Exercise requirements
Please set down every entry below exactly as given.

Information supplied

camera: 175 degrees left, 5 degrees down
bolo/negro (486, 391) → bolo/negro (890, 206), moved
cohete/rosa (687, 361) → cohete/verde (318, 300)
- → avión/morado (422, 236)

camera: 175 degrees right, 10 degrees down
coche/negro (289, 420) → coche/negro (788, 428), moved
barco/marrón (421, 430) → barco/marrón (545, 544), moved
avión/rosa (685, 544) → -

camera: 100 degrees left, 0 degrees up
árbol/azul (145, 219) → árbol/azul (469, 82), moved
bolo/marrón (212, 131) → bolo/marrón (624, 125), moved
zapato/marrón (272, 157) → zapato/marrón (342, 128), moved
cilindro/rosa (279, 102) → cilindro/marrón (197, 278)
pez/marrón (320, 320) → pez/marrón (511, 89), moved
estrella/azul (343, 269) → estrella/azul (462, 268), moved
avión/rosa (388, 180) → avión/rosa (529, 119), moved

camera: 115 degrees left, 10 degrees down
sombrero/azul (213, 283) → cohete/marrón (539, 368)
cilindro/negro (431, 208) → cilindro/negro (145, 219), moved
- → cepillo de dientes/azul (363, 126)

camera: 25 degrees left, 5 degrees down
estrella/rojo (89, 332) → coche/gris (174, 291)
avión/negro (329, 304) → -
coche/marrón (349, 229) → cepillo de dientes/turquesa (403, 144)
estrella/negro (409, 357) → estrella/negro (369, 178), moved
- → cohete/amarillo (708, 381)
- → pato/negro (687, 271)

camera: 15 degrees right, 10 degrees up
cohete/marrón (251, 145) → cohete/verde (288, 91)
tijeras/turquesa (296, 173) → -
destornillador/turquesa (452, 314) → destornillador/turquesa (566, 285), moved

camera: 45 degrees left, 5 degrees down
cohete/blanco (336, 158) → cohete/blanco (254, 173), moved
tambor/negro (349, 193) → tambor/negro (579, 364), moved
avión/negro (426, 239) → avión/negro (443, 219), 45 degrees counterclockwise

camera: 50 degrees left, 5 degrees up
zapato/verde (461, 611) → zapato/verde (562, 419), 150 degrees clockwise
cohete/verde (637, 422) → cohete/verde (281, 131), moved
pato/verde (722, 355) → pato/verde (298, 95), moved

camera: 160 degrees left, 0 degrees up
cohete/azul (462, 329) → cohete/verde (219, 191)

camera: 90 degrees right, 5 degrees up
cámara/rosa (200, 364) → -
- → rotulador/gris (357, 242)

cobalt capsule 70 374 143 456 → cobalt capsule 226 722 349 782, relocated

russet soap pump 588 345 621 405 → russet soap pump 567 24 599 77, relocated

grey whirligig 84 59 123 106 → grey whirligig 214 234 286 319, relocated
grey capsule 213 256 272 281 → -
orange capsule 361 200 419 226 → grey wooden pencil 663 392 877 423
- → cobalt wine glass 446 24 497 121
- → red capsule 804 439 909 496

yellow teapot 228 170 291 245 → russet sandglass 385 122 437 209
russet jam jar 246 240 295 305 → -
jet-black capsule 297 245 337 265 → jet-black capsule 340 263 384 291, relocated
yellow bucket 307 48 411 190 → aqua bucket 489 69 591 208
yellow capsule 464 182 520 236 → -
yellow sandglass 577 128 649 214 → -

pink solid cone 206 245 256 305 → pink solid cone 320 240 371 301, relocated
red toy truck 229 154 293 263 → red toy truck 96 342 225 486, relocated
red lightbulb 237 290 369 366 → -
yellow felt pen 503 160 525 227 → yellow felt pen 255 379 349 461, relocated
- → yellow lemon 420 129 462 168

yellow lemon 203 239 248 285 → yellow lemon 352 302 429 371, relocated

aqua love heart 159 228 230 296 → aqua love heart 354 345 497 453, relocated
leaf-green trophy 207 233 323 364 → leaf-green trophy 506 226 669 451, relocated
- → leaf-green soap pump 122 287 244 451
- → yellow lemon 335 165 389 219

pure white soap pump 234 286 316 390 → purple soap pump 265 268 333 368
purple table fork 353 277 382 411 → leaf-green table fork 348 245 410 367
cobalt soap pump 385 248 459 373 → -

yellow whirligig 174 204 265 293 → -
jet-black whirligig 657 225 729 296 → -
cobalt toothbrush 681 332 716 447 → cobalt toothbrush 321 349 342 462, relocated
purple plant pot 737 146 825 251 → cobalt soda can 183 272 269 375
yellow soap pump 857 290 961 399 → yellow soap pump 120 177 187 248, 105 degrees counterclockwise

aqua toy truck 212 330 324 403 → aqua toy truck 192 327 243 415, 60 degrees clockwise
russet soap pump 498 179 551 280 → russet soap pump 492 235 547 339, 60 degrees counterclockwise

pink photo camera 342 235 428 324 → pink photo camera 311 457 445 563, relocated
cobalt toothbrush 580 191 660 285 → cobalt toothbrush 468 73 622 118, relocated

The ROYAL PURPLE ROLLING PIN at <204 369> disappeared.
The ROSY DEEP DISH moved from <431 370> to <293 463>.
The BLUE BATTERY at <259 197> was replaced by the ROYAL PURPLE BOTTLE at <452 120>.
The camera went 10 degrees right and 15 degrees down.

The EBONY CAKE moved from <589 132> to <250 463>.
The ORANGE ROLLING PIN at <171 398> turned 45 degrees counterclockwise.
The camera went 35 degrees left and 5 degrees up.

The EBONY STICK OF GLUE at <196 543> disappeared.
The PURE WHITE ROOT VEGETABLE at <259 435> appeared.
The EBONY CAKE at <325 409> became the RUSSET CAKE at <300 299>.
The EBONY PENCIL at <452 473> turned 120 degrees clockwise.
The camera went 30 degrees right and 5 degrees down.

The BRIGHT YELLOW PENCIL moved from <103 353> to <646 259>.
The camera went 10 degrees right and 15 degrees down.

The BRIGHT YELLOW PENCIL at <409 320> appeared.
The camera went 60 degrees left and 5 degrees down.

Output for this exercise
camera: 175 degrees left, 5 degrees down
bolo/negro (486, 391) → bolo/negro (890, 206), moved
cohete/rosa (687, 361) → cohete/verde (318, 300)
- → avión/morado (422, 236)

camera: 175 degrees right, 10 degrees down
coche/negro (289, 420) → coche/negro (788, 428), moved
barco/marrón (421, 430) → barco/marrón (545, 544), moved
avión/rosa (685, 544) → -

camera: 100 degrees left, 0 degrees up
árbol/azul (145, 219) → árbol/azul (469, 82), moved
bolo/marrón (212, 131) → bolo/marrón (624, 125), moved
zapato/marrón (272, 157) → zapato/marrón (342, 128), moved
cilindro/rosa (279, 102) → cilindro/marrón (197, 278)
pez/marrón (320, 320) → pez/marrón (511, 89), moved
estrella/azul (343, 269) → estrella/azul (462, 268), moved
avión/rosa (388, 180) → avión/rosa (529, 119), moved

camera: 115 degrees left, 10 degrees down
sombrero/azul (213, 283) → cohete/marrón (539, 368)
cilindro/negro (431, 208) → cilindro/negro (145, 219), moved
- → cepillo de dientes/azul (363, 126)

camera: 25 degrees left, 5 degrees down
estrella/rojo (89, 332) → coche/gris (174, 291)
avión/negro (329, 304) → -
coche/marrón (349, 229) → cepillo de dientes/turquesa (403, 144)
estrella/negro (409, 357) → estrella/negro (369, 178), moved
- → cohete/amarillo (708, 381)
- → pato/negro (687, 271)

camera: 15 degrees right, 10 degrees up
cohete/marrón (251, 145) → cohete/verde (288, 91)
tijeras/turquesa (296, 173) → -
destornillador/turquesa (452, 314) → destornillador/turquesa (566, 285), moved

camera: 45 degrees left, 5 degrees down
cohete/blanco (336, 158) → cohete/blanco (254, 173), moved
tambor/negro (349, 193) → tambor/negro (579, 364), moved
avión/negro (426, 239) → avión/negro (443, 219), 45 degrees counterclockwise

camera: 50 degrees left, 5 degrees up
zapato/verde (461, 611) → zapato/verde (562, 419), 150 degrees clockwise
cohete/verde (637, 422) → cohete/verde (281, 131), moved
pato/verde (722, 355) → pato/verde (298, 95), moved

camera: 160 degrees left, 0 degrees up
cohete/azul (462, 329) → cohete/verde (219, 191)

camera: 90 degrees right, 5 degrees up
cámara/rosa (200, 364) → -
- → rotulador/gris (357, 242)

cobalt capsule 70 374 143 456 → cobalt capsule 226 722 349 782, relocated

russet soap pump 588 345 621 405 → russet soap pump 567 24 599 77, relocated

grey whirligig 84 59 123 106 → grey whirligig 214 234 286 319, relocated
grey capsule 213 256 272 281 → -
orange capsule 361 200 419 226 → grey wooden pencil 663 392 877 423
- → cobalt wine glass 446 24 497 121
- → red capsule 804 439 909 496

yellow teapot 228 170 291 245 → russet sandglass 385 122 437 209
russet jam jar 246 240 295 305 → -
jet-black capsule 297 245 337 265 → jet-black capsule 340 263 384 291, relocated
yellow bucket 307 48 411 190 → aqua bucket 489 69 591 208
yellow capsule 464 182 520 236 → -
yellow sandglass 577 128 649 214 → -

pink solid cone 206 245 256 305 → pink solid cone 320 240 371 301, relocated
red toy truck 229 154 293 263 → red toy truck 96 342 225 486, relocated
red lightbulb 237 290 369 366 → -
yellow felt pen 503 160 525 227 → yellow felt pen 255 379 349 461, relocated
- → yellow lemon 420 129 462 168

yellow lemon 203 239 248 285 → yellow lemon 352 302 429 371, relocated

aqua love heart 159 228 230 296 → aqua love heart 354 345 497 453, relocated
leaf-green trophy 207 233 323 364 → leaf-green trophy 506 226 669 451, relocated
- → leaf-green soap pump 122 287 244 451
- → yellow lemon 335 165 389 219

pure white soap pump 234 286 316 390 → purple soap pump 265 268 333 368
purple table fork 353 277 382 411 → leaf-green table fork 348 245 410 367
cobalt soap pump 385 248 459 373 → -

yellow whirligig 174 204 265 293 → -
jet-black whirligig 657 225 729 296 → -
cobalt toothbrush 681 332 716 447 → cobalt toothbrush 321 349 342 462, relocated
purple plant pot 737 146 825 251 → cobalt soda can 183 272 269 375
yellow soap pump 857 290 961 399 → yellow soap pump 120 177 187 248, 105 degrees counterclockwise

aqua toy truck 212 330 324 403 → aqua toy truck 192 327 243 415, 60 degrees clockwise
russet soap pump 498 179 551 280 → russet soap pump 492 235 547 339, 60 degrees counterclockwise

pink photo camera 342 235 428 324 → pink photo camera 311 457 445 563, relocated
cobalt toothbrush 580 191 660 285 → cobalt toothbrush 468 73 622 118, relocated

The ROYAL PURPLE ROLLING PIN at <204 369> disappeared.
The ROSY DEEP DISH moved from <431 370> to <293 463>.
The BLUE BATTERY at <259 197> was replaced by the ROYAL PURPLE BOTTLE at <452 120>.
The camera went 10 degrees right and 15 degrees down.

The EBONY CAKE moved from <589 132> to <250 463>.
The ORANGE ROLLING PIN at <171 398> turned 45 degrees counterclockwise.
The camera went 35 degrees left and 5 degrees up.

The EBONY STICK OF GLUE at <196 543> disappeared.
The PURE WHITE ROOT VEGETABLE at <259 435> appeared.
The EBONY CAKE at <325 409> became the RUSSET CAKE at <300 299>.
The EBONY PENCIL at <452 473> turned 120 degrees clockwise.
The camera went 30 degrees right and 5 degrees down.

The BRIGHT YELLOW PENCIL moved from <103 353> to <646 259>.
The camera went 10 degrees right and 15 degrees down.

The BRIGHT YELLOW PENCIL at <409 320> appeared.
The camera went 60 degrees left and 5 degrees down.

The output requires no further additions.